▶ _Task_
Output the complete listing exactly, please, and keep the pictures out of it.

▶ _Data block_
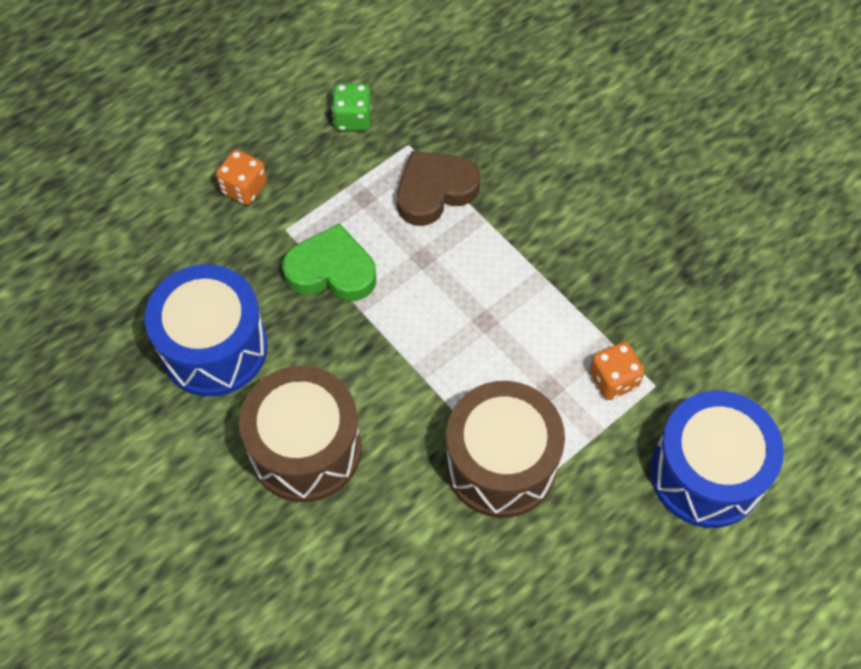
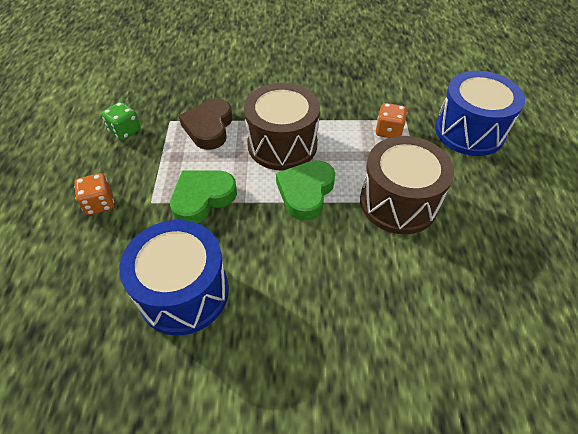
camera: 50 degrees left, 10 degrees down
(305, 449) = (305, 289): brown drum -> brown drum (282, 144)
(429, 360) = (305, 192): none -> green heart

▶ _Your response_
camera: 50 degrees left, 10 degrees down
(305, 449) = (305, 289): brown drum -> brown drum (282, 144)
(429, 360) = (305, 192): none -> green heart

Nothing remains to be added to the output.